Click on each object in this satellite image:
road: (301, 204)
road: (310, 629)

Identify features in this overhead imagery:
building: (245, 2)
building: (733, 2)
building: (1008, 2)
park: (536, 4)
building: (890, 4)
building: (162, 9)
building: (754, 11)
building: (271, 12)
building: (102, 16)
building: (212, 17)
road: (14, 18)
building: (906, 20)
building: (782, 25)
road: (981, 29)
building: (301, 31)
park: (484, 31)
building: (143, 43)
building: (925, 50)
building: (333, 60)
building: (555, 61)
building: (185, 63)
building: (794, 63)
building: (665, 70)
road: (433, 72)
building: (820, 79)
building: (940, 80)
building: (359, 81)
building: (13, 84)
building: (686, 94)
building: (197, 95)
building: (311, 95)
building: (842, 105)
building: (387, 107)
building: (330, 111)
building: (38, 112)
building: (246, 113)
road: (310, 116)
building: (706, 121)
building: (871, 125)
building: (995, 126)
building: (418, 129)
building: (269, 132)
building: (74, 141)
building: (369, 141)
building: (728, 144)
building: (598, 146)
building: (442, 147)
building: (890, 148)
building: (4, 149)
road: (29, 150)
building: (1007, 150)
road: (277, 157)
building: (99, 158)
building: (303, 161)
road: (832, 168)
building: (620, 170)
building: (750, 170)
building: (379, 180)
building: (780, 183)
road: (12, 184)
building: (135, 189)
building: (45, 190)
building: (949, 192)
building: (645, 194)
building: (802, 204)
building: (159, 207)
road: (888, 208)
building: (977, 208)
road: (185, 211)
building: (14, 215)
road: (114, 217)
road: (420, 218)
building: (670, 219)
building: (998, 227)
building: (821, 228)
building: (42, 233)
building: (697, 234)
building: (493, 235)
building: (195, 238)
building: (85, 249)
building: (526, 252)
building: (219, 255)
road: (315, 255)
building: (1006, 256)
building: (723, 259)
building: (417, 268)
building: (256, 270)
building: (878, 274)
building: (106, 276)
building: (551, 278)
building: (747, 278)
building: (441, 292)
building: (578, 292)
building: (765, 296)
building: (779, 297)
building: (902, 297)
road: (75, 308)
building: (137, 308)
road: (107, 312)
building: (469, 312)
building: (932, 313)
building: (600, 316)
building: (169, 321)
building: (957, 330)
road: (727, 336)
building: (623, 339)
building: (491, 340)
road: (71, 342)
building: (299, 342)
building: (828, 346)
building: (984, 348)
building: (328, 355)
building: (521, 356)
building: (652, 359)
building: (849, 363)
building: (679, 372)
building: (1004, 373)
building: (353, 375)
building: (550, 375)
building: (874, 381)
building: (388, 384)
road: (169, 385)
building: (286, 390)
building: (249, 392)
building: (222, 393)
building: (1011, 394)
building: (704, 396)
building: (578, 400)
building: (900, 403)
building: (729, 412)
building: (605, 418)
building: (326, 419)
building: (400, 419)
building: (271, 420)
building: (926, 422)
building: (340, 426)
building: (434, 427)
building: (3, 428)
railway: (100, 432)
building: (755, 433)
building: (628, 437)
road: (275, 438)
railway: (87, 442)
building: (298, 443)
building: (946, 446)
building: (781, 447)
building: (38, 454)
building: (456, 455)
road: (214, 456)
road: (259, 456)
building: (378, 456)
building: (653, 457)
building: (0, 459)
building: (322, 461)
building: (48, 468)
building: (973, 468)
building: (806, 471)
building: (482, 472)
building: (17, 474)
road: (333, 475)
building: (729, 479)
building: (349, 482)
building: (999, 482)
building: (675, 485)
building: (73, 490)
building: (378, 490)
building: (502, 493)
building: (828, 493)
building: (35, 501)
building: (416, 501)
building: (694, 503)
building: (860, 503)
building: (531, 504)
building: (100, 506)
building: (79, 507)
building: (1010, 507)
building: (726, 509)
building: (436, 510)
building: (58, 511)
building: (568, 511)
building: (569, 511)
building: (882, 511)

———

- _Exercise_: Transcribe each of the records above exactly.

- _Solution to this problem_:
Click on each object in this satellite image:
road: (301, 204)
road: (310, 629)

Identify features in this overhead imagery:
building: (245, 2)
building: (733, 2)
building: (1008, 2)
park: (536, 4)
building: (890, 4)
building: (162, 9)
building: (754, 11)
building: (271, 12)
building: (102, 16)
building: (212, 17)
road: (14, 18)
building: (906, 20)
building: (782, 25)
road: (981, 29)
building: (301, 31)
park: (484, 31)
building: (143, 43)
building: (925, 50)
building: (333, 60)
building: (555, 61)
building: (185, 63)
building: (794, 63)
building: (665, 70)
road: (433, 72)
building: (820, 79)
building: (940, 80)
building: (359, 81)
building: (13, 84)
building: (686, 94)
building: (197, 95)
building: (311, 95)
building: (842, 105)
building: (387, 107)
building: (330, 111)
building: (38, 112)
building: (246, 113)
road: (310, 116)
building: (706, 121)
building: (871, 125)
building: (995, 126)
building: (418, 129)
building: (269, 132)
building: (74, 141)
building: (369, 141)
building: (728, 144)
building: (598, 146)
building: (442, 147)
building: (890, 148)
building: (4, 149)
road: (29, 150)
building: (1007, 150)
road: (277, 157)
building: (99, 158)
building: (303, 161)
road: (832, 168)
building: (620, 170)
building: (750, 170)
building: (379, 180)
building: (780, 183)
road: (12, 184)
building: (135, 189)
building: (45, 190)
building: (949, 192)
building: (645, 194)
building: (802, 204)
building: (159, 207)
road: (888, 208)
building: (977, 208)
road: (185, 211)
building: (14, 215)
road: (114, 217)
road: (420, 218)
building: (670, 219)
building: (998, 227)
building: (821, 228)
building: (42, 233)
building: (697, 234)
building: (493, 235)
building: (195, 238)
building: (85, 249)
building: (526, 252)
building: (219, 255)
road: (315, 255)
building: (1006, 256)
building: (723, 259)
building: (417, 268)
building: (256, 270)
building: (878, 274)
building: (106, 276)
building: (551, 278)
building: (747, 278)
building: (441, 292)
building: (578, 292)
building: (765, 296)
building: (779, 297)
building: (902, 297)
road: (75, 308)
building: (137, 308)
road: (107, 312)
building: (469, 312)
building: (932, 313)
building: (600, 316)
building: (169, 321)
building: (957, 330)
road: (727, 336)
building: (623, 339)
building: (491, 340)
road: (71, 342)
building: (299, 342)
building: (828, 346)
building: (984, 348)
building: (328, 355)
building: (521, 356)
building: (652, 359)
building: (849, 363)
building: (679, 372)
building: (1004, 373)
building: (353, 375)
building: (550, 375)
building: (874, 381)
building: (388, 384)
road: (169, 385)
building: (286, 390)
building: (249, 392)
building: (222, 393)
building: (1011, 394)
building: (704, 396)
building: (578, 400)
building: (900, 403)
building: (729, 412)
building: (605, 418)
building: (326, 419)
building: (400, 419)
building: (271, 420)
building: (926, 422)
building: (340, 426)
building: (434, 427)
building: (3, 428)
railway: (100, 432)
building: (755, 433)
building: (628, 437)
road: (275, 438)
railway: (87, 442)
building: (298, 443)
building: (946, 446)
building: (781, 447)
building: (38, 454)
building: (456, 455)
road: (214, 456)
road: (259, 456)
building: (378, 456)
building: (653, 457)
building: (0, 459)
building: (322, 461)
building: (48, 468)
building: (973, 468)
building: (806, 471)
building: (482, 472)
building: (17, 474)
road: (333, 475)
building: (729, 479)
building: (349, 482)
building: (999, 482)
building: (675, 485)
building: (73, 490)
building: (378, 490)
building: (502, 493)
building: (828, 493)
building: (35, 501)
building: (416, 501)
building: (694, 503)
building: (860, 503)
building: (531, 504)
building: (100, 506)
building: (79, 507)
building: (1010, 507)
building: (726, 509)
building: (436, 510)
building: (58, 511)
building: (568, 511)
building: (569, 511)
building: (882, 511)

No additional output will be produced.